** Data extract follows **

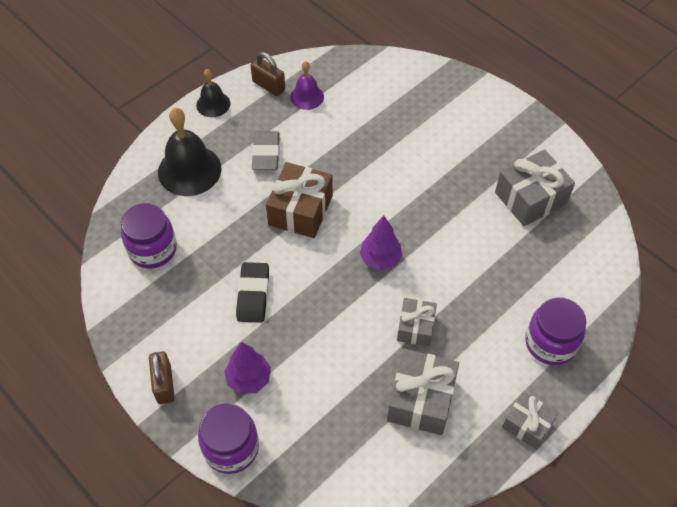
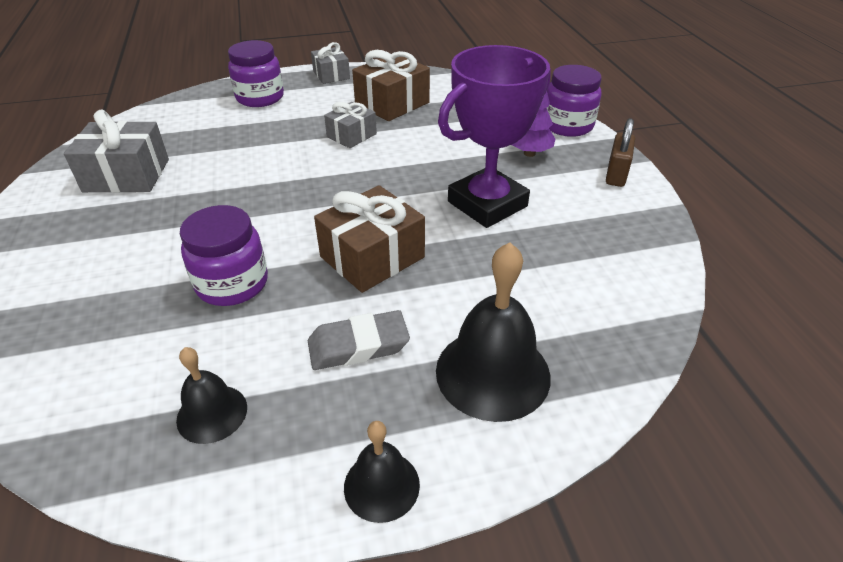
camera: 150 degrees left, 15 degrees down
(152, 249) = (592, 288): purple jar -> purple jar (232, 284)
(253, 295) = (487, 204): black eraser -> purple trophy
(266, 153) = (358, 345): grey eraser -> grey eraser turned 45 degrees clockwise
(268, 86) = (252, 473): brown padlock -> none
(307, 96) = (212, 413): purple bell -> black bell
(380, 259) = (330, 185): purple tree -> none
(421, 400) = (392, 103): grey gift -> brown gift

** End of Data extract **

→ Exercise instructions
Repeat each line above exactly as it reads, omitting any pictures.

→ Response area
camera: 150 degrees left, 15 degrees down
(152, 249) = (592, 288): purple jar -> purple jar (232, 284)
(253, 295) = (487, 204): black eraser -> purple trophy
(266, 153) = (358, 345): grey eraser -> grey eraser turned 45 degrees clockwise
(268, 86) = (252, 473): brown padlock -> none
(307, 96) = (212, 413): purple bell -> black bell
(380, 259) = (330, 185): purple tree -> none
(421, 400) = (392, 103): grey gift -> brown gift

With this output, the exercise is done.